»»

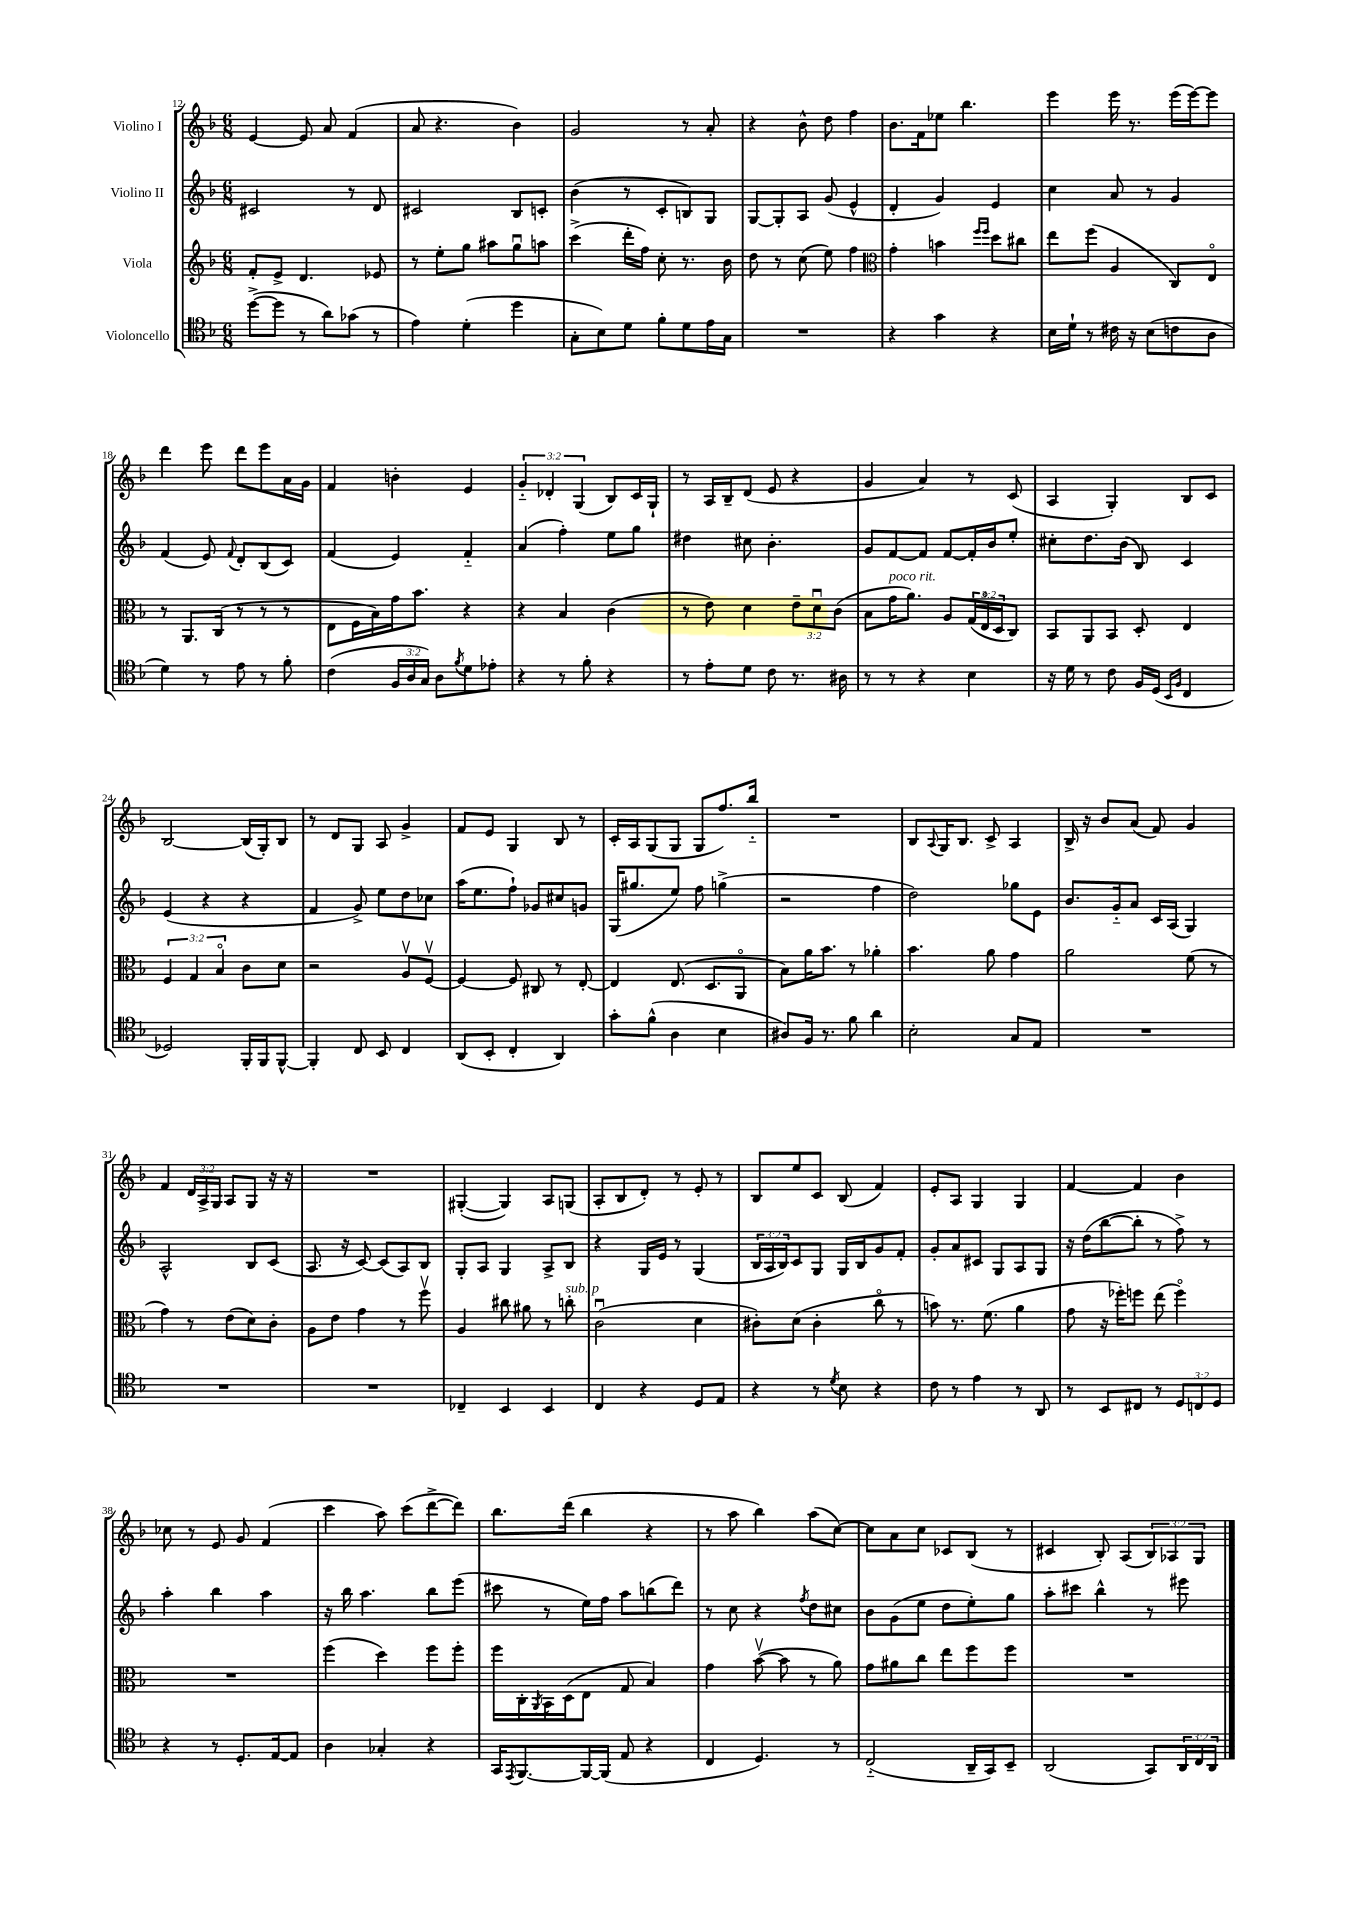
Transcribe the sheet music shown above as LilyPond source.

<<
\new StaffGroup <<
\new Staff = "s0" \with { instrumentName = "Violino I" } {
    \clef treble \key f \major \numericTimeSignature \time 6/8 \override Staff.TupletNumber.text = #tuplet-number::calc-fraction-text
    e'4~ e'8 a'8 f'4( |
    a'8 r4. bes'4) |
    g'2 r8 a'8-. |
    r4 bes'8-^ d''8 f''4 |
    bes'8. f'16 ees''8 bes''4. |
    e'''4 e'''16 r8. e'''16( e'''16~) e'''8 |
    d'''4 e'''8 d'''8 e'''8 a'16 g'16 |
    f'4 b'4-. e'4 |
    \tuplet 3/2 { g'4-_ des'4-. g4( } bes8) c'16 g16-! |
    r8 a16 bes16-- d'8( e'8 r4 |
    g'4 a'4) r8 c'8( |
    a4 g4-.) bes8 c'8 |
    bes2~ bes16( g16-.) bes8 |
    r8 d'8 g8 a8 g'4-> |
    f'8 e'8 g4 bes8 r8 |
    c'16-. a16 g8( g8 g8 f''8.) bes''16-_ |
    R2. |
    bes8 \appoggiatura { a8 } g16 bes8. c'8-> a4 |
    bes16-> r16 bes'8 a'8( f'8) g'4 |
    f'4 \tuplet 3/2 { d'16 a16-> g16 } a8 g8 r16 r16 |
    R2. |
    gis4~-.( gis4) a8 g8( |
    a8-. bes8 d'8-.) r8 e'8-. r8 |
    bes8 e''8 c'8 bes8( f'4) |
    e'8-. a8 g4 g4 |
    f'4~ f'4 bes'4 |
    ces''8 r8 e'8 g'8 f'4( |
    c'''4 a''8) c'''8( d'''8~-> d'''8) |
    bes''8. d'''16( bes''4 r4 |
    r8 a''8 bes''4) a''8( c''8~) |
    c''8 a'8 c''8 ces'8 bes8( r8 |
    cis'4 bes8-.) a8( \tuplet 3/2 { bes8) aes8 g8 } \bar "|." |
}
\new Staff = "s1" \with { instrumentName = "Violino II" } {
    \clef treble \key f \major \numericTimeSignature \time 6/8 \override Staff.TupletNumber.text = #tuplet-number::calc-fraction-text
    cis'2 r8 d'8 |
    cis'2 bes8 c'8-. |
    bes'4( r8 c'8-. b8) g8 |
    g8~ g8-. a8 g'8( e'4-^ |
    d'4-. g'4) e'4 |
    c''4 a'8 r8 g'4 |
    f'4( e'8) \appoggiatura { f'8 } d'8-. bes8( c'8) |
    f'4( e'4) f'4-_ |
    a'4( f''4-.) e''8 g''8 |
    dis''4 cis''8 bes'4.-. |
    g'8 f'8~ f'8 f'8~ f'16-. bes'16 e''8-. |
    cis''8-. d''8. bes'16( bes8) c'4 |
    e'4( r4 r4 |
    f'4 g'8->) e''8 d''8 ces''8 |
    a''16( e''8. f''8-!) ges'8 cis''8 g'8 |
    g16( gis''8. e''8) f''8 g''4->( |
    r2 f''4 |
    d''2) ges''8 e'8 |
    bes'8. g'16-_ a'8 c'16 a16( g4) |
    a2-^ bes8 c'8( |
    a8. r16 c'8~) c'8( a8) bes8 |
    g8-. a8 g4 a8-> bes8 |
    r4 g16 e'16 r8 g4( |
    \tuplet 3/2 { bes16 a16 bes16) } c'8 g8 g16 bes16 g'8 f'8-. |
    g'8-. a'8 cis'8 g8 a8 g8 |
    r16 d''16( bes''8~ bes''8-. r8 f''8->) r8 |
    a''4-. bes''4 a''4 |
    r16 bes''16 a''4. bes''8 e'''8( |
    cis'''8 r8 e''16) f''16 a''8 b''8( d'''8) |
    r8 c''8 r4 \acciaccatura { f''8 } d''8 cis''8 |
    bes'8 g'8( e''8 d''8 e''8-.) g''8 |
    a''8-. cis'''8 bes''4-^ r8 eis'''8 \bar "|." |
}
\new Staff = "s2" \with { instrumentName = "Viola" } {
    \clef treble \key f \major \numericTimeSignature \time 6/8 \override Staff.TupletNumber.text = #tuplet-number::calc-fraction-text
    f'8-. e'8-> d'4. ees'8 |
    r8 e''8-. g''8 ais''8 g''8\downbow a''8 |
    c'''4->( d'''16-. f''16) c''8-. r8. bes'16 |
    d''8 r8 c''8( e''8) f''4 |
    \clef alto g'4-. b'4 \grace { f''16 f''16 } d''8 cis''8 |
    e''8 f''8( a4 c8) e8\flageolet |
    r8 a,8. c16( r8 r8 r8 |
    e8 f16 bes16) g'16 bes'8. r4 |
    r4 bes4 c'4( |
    r8 e'8) d'4 \tuplet 3/2 { e'8-- d'8\downbow c'8( } |
    bes8 g'16^\markup { \italic "poco rit." } a'8.) a8 \tuplet 3/2 { g16( e16\flageolet d16 } c8) |
    bes,8 a,8 bes,8 d8-. e4 |
    \tuplet 3/2 { f4 g4 bes4\flageolet } c'8 d'8 |
    r2 a8\upbow f8~\upbow |
    f4~ f8 cis8 r8 e8~-. |
    e4 e8.( d8. a,8\flageolet |
    bes8) a'16 bes'8. r8 aes'4-. |
    bes'4. a'8 g'4 |
    a'2 f'8( r8 |
    g'4) r8 e'8( d'8) c'8-. |
    a8 e'8 g'4 r8 f''8\upbow |
    a4 cis''8 ais'8 r8 c''8-.^\markup { \italic "sub. p" } |
    c'2\downbow( d'4 |
    cis'8-.) d'8( cis'4-. c''8\flageolet r8 |
    b'8) r8. f'8.( a'4 |
    g'8 r16 fes''16-.) f''8 e''8( f''4\flageolet) |
    R2. |
    f''4( d''4) f''8 f''8-. |
    f''16 c16-. \acciaccatura { a,8 } bes,16 d16( e8 g8 bes4) |
    g'4 bes'8~\upbow( bes'8 r8 a'8) |
    g'8 ais'8 c''8 e''8 f''8 f''8 |
    R2. \bar "|." |
}
\new Staff = "s3" \with { instrumentName = "Violoncello" } {
    \clef tenor \key f \major \numericTimeSignature \time 6/8 \override Staff.TupletNumber.text = #tuplet-number::calc-fraction-text
    d''8~->( d''8 r8 a'8) ges'8( r8 |
    e'4) d'4-.( d''4 |
    g8-. bes8) d'8 f'8-. d'8 e'16 g16 |
    R2. |
    r4 g'4 r4 |
    bes16 d'16-! r8 cis'16 r16 bes8( c'8 a8 |
    d'4) r8 e'8 r8 f'8-. |
    c'4( \tuplet 3/2 { f16 a16 g16) } a8 \acciaccatura { f'8 } d'8 ees'8-. |
    r4 r8 f'8-. r4 |
    r8 e'8-. d'8 c'8 r8. ais16 |
    r8 r8 r4 bes4 |
    r16 d'16 r8 c'8 f16 d16( \grace { bes,16 f16 } c4 |
    des2) f,16-. f,16 f,8~-^ |
    f,4-. c8 bes,8 c4 |
    a,8( bes,8-. c4-. a,4) |
    g'8-. f'8-^( a4 bes4 |
    ais8) f16 r8. f'8 a'4 |
    bes2-. g8 e8 |
    R2. |
    R2. |
    R2. |
    ces4-- bes,4 bes,4 |
    c4 r4 d8 e8 |
    r4 r8 \acciaccatura { d'8 } bes8 r4 |
    c'8 r8 e'4 r8 a,8 |
    r8 bes,8 cis8 r8 \tuplet 3/2 { d8 c8 d8 } |
    r4 r8 d8.-. e16~ e8 |
    a4 ges4-. r4 |
    g,16 \acciaccatura { e,8 } f,8.~ f,16~ f,16( e8 r4 |
    c4 d4.) r8 |
    c2-_( a,16-- g,16) bes,8-- |
    a,2( g,8) \tuplet 3/2 { a,16 c16 a,16 } \bar "|." |
}
>>
>>
\layout { \context { \Score currentBarNumber = #12 } }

««

> **WORK REQUIRED**: Please list every line of the data above that contains the string "upbow".

> **RESPONSE TO THE TASK**:
    r2 a8\upbow f8~\upbow |
    a8 e'8 g'4 r8 f''8\upbow |
    g'4 bes'8~\upbow( bes'8 r8 a'8) |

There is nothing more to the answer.